[Start]
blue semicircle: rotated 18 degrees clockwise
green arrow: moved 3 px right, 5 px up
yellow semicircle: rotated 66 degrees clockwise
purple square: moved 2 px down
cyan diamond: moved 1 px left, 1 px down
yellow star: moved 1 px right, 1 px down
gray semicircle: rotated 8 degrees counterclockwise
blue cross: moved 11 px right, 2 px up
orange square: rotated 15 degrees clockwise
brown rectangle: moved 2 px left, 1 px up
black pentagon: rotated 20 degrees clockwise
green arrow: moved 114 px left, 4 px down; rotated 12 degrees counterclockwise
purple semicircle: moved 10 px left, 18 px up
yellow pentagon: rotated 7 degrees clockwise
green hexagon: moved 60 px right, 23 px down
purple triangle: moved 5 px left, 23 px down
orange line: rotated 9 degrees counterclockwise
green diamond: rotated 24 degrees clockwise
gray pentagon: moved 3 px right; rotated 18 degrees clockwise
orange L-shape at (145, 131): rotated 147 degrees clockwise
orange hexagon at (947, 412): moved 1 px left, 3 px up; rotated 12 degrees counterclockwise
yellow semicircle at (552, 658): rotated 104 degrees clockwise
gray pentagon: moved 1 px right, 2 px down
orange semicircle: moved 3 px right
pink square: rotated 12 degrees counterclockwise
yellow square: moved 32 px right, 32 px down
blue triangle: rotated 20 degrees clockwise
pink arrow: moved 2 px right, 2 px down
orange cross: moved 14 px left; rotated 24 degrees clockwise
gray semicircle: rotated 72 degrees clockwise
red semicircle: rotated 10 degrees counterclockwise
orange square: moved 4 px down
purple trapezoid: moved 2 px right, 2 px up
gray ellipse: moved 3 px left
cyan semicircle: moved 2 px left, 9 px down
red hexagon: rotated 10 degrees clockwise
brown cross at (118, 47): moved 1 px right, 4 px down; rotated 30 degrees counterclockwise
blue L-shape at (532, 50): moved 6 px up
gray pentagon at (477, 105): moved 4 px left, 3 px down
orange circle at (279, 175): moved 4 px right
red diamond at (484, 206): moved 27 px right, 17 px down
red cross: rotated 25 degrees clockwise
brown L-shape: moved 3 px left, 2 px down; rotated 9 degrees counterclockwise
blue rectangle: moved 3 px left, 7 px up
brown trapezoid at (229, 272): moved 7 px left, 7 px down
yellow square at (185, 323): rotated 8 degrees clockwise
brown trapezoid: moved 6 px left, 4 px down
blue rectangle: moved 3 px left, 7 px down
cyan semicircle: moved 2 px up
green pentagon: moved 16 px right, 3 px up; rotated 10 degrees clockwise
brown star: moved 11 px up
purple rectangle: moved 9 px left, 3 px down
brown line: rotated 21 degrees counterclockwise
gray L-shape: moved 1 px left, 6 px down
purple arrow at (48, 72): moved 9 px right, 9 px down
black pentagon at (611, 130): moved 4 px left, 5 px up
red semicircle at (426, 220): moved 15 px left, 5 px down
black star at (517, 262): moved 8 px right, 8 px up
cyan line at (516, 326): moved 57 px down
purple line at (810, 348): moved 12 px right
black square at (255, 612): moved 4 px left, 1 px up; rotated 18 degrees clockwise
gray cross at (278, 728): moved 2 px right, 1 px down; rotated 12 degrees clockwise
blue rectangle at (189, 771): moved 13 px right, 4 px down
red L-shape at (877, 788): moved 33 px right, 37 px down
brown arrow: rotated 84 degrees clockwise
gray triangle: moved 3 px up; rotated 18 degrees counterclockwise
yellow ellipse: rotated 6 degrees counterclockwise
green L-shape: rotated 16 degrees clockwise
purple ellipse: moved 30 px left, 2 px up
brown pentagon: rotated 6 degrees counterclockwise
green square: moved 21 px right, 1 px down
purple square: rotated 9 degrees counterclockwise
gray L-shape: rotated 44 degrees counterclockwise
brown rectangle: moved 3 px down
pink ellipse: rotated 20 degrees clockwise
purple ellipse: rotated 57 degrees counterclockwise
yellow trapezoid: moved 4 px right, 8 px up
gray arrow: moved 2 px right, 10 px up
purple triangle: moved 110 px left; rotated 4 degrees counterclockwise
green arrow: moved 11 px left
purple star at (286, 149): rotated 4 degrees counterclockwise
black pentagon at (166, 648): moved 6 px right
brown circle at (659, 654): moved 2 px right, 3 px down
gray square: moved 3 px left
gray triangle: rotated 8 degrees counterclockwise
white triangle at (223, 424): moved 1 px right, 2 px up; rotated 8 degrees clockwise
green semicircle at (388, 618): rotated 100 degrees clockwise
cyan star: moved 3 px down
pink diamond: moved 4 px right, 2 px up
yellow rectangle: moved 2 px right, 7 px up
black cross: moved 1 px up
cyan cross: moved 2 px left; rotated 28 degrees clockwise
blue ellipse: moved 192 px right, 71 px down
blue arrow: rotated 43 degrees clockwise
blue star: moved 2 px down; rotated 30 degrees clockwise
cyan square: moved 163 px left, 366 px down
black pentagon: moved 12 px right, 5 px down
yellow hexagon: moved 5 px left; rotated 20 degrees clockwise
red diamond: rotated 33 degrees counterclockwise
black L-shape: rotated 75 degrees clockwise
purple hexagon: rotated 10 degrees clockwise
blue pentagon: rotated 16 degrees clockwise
[End]
- _Exercise aim_
Retype every line of the records above without any changes.

- _Full response_
blue semicircle: rotated 18 degrees clockwise
green arrow: moved 3 px right, 5 px up
yellow semicircle: rotated 66 degrees clockwise
purple square: moved 2 px down
cyan diamond: moved 1 px left, 1 px down
yellow star: moved 1 px right, 1 px down
gray semicircle: rotated 8 degrees counterclockwise
blue cross: moved 11 px right, 2 px up
orange square: rotated 15 degrees clockwise
brown rectangle: moved 2 px left, 1 px up
black pentagon: rotated 20 degrees clockwise
green arrow: moved 114 px left, 4 px down; rotated 12 degrees counterclockwise
purple semicircle: moved 10 px left, 18 px up
yellow pentagon: rotated 7 degrees clockwise
green hexagon: moved 60 px right, 23 px down
purple triangle: moved 5 px left, 23 px down
orange line: rotated 9 degrees counterclockwise
green diamond: rotated 24 degrees clockwise
gray pentagon: moved 3 px right; rotated 18 degrees clockwise
orange L-shape at (145, 131): rotated 147 degrees clockwise
orange hexagon at (947, 412): moved 1 px left, 3 px up; rotated 12 degrees counterclockwise
yellow semicircle at (552, 658): rotated 104 degrees clockwise
gray pentagon: moved 1 px right, 2 px down
orange semicircle: moved 3 px right
pink square: rotated 12 degrees counterclockwise
yellow square: moved 32 px right, 32 px down
blue triangle: rotated 20 degrees clockwise
pink arrow: moved 2 px right, 2 px down
orange cross: moved 14 px left; rotated 24 degrees clockwise
gray semicircle: rotated 72 degrees clockwise
red semicircle: rotated 10 degrees counterclockwise
orange square: moved 4 px down
purple trapezoid: moved 2 px right, 2 px up
gray ellipse: moved 3 px left
cyan semicircle: moved 2 px left, 9 px down
red hexagon: rotated 10 degrees clockwise
brown cross at (118, 47): moved 1 px right, 4 px down; rotated 30 degrees counterclockwise
blue L-shape at (532, 50): moved 6 px up
gray pentagon at (477, 105): moved 4 px left, 3 px down
orange circle at (279, 175): moved 4 px right
red diamond at (484, 206): moved 27 px right, 17 px down
red cross: rotated 25 degrees clockwise
brown L-shape: moved 3 px left, 2 px down; rotated 9 degrees counterclockwise
blue rectangle: moved 3 px left, 7 px up
brown trapezoid at (229, 272): moved 7 px left, 7 px down
yellow square at (185, 323): rotated 8 degrees clockwise
brown trapezoid: moved 6 px left, 4 px down
blue rectangle: moved 3 px left, 7 px down
cyan semicircle: moved 2 px up
green pentagon: moved 16 px right, 3 px up; rotated 10 degrees clockwise
brown star: moved 11 px up
purple rectangle: moved 9 px left, 3 px down
brown line: rotated 21 degrees counterclockwise
gray L-shape: moved 1 px left, 6 px down
purple arrow at (48, 72): moved 9 px right, 9 px down
black pentagon at (611, 130): moved 4 px left, 5 px up
red semicircle at (426, 220): moved 15 px left, 5 px down
black star at (517, 262): moved 8 px right, 8 px up
cyan line at (516, 326): moved 57 px down
purple line at (810, 348): moved 12 px right
black square at (255, 612): moved 4 px left, 1 px up; rotated 18 degrees clockwise
gray cross at (278, 728): moved 2 px right, 1 px down; rotated 12 degrees clockwise
blue rectangle at (189, 771): moved 13 px right, 4 px down
red L-shape at (877, 788): moved 33 px right, 37 px down
brown arrow: rotated 84 degrees clockwise
gray triangle: moved 3 px up; rotated 18 degrees counterclockwise
yellow ellipse: rotated 6 degrees counterclockwise
green L-shape: rotated 16 degrees clockwise
purple ellipse: moved 30 px left, 2 px up
brown pentagon: rotated 6 degrees counterclockwise
green square: moved 21 px right, 1 px down
purple square: rotated 9 degrees counterclockwise
gray L-shape: rotated 44 degrees counterclockwise
brown rectangle: moved 3 px down
pink ellipse: rotated 20 degrees clockwise
purple ellipse: rotated 57 degrees counterclockwise
yellow trapezoid: moved 4 px right, 8 px up
gray arrow: moved 2 px right, 10 px up
purple triangle: moved 110 px left; rotated 4 degrees counterclockwise
green arrow: moved 11 px left
purple star at (286, 149): rotated 4 degrees counterclockwise
black pentagon at (166, 648): moved 6 px right
brown circle at (659, 654): moved 2 px right, 3 px down
gray square: moved 3 px left
gray triangle: rotated 8 degrees counterclockwise
white triangle at (223, 424): moved 1 px right, 2 px up; rotated 8 degrees clockwise
green semicircle at (388, 618): rotated 100 degrees clockwise
cyan star: moved 3 px down
pink diamond: moved 4 px right, 2 px up
yellow rectangle: moved 2 px right, 7 px up
black cross: moved 1 px up
cyan cross: moved 2 px left; rotated 28 degrees clockwise
blue ellipse: moved 192 px right, 71 px down
blue arrow: rotated 43 degrees clockwise
blue star: moved 2 px down; rotated 30 degrees clockwise
cyan square: moved 163 px left, 366 px down
black pentagon: moved 12 px right, 5 px down
yellow hexagon: moved 5 px left; rotated 20 degrees clockwise
red diamond: rotated 33 degrees counterclockwise
black L-shape: rotated 75 degrees clockwise
purple hexagon: rotated 10 degrees clockwise
blue pentagon: rotated 16 degrees clockwise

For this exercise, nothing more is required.